§ **STATED PROBLEM**
Rewrite the data from the line containing "The metallic gray stairs at right is" up to and including the line containing "You are a snow", replacing "stairs" with "steps" and keeping everything else unchanged.

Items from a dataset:
-- Begin --
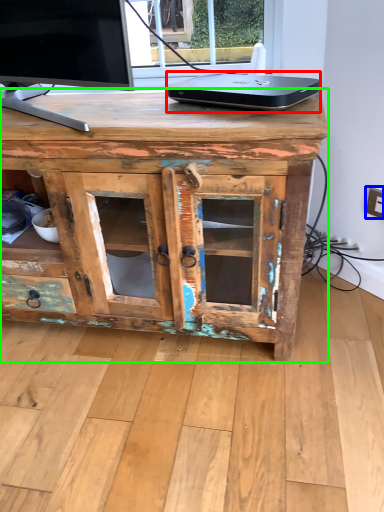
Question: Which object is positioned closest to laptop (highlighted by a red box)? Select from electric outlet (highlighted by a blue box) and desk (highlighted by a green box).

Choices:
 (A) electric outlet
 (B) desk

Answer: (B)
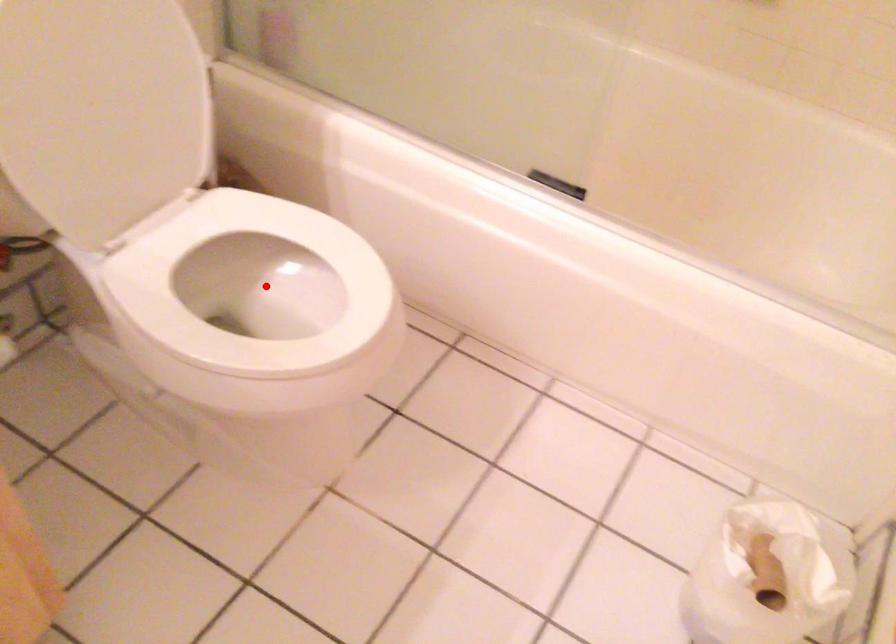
-- End --
-- Begin --
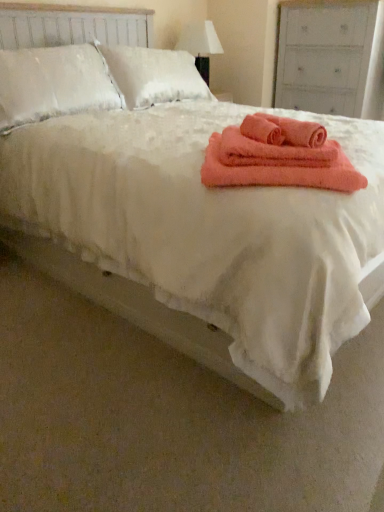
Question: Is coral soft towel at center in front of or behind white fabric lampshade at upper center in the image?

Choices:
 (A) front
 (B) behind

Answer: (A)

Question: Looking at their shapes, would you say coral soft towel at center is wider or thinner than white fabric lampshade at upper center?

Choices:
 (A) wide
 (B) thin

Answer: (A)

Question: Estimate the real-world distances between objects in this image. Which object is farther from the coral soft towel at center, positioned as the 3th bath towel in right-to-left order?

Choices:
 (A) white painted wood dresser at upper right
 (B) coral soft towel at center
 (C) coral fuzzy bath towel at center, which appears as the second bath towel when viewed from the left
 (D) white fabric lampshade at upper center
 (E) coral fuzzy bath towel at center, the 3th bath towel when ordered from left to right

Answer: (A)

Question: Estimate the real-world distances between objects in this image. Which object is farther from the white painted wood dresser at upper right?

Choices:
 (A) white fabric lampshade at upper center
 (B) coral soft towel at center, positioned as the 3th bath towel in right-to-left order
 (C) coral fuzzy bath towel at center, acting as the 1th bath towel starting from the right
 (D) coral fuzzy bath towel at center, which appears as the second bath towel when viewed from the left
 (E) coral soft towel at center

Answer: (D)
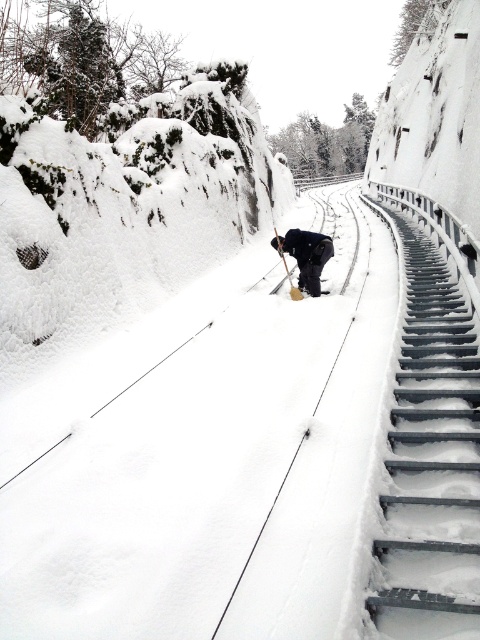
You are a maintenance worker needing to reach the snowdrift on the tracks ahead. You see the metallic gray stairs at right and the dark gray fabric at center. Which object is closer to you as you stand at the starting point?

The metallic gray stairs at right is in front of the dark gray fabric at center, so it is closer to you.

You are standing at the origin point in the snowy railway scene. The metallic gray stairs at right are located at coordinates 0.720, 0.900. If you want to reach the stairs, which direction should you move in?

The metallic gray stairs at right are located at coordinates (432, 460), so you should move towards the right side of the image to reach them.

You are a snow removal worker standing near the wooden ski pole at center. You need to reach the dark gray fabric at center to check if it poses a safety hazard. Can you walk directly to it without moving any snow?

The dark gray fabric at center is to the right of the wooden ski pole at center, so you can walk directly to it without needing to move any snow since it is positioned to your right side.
-- End --
§ **TASK RESULT**
The metallic gray steps at right is in front of the dark gray fabric at center, so it is closer to you.

You are standing at the origin point in the snowy railway scene. The metallic gray steps at right are located at coordinates 0.720, 0.900. If you want to reach the steps, which direction should you move in?

The metallic gray steps at right are located at coordinates (432, 460), so you should move towards the right side of the image to reach them.

You are a snow removal worker standing near the wooden ski pole at center. You need to reach the dark gray fabric at center to check if it poses a safety hazard. Can you walk directly to it without moving any snow?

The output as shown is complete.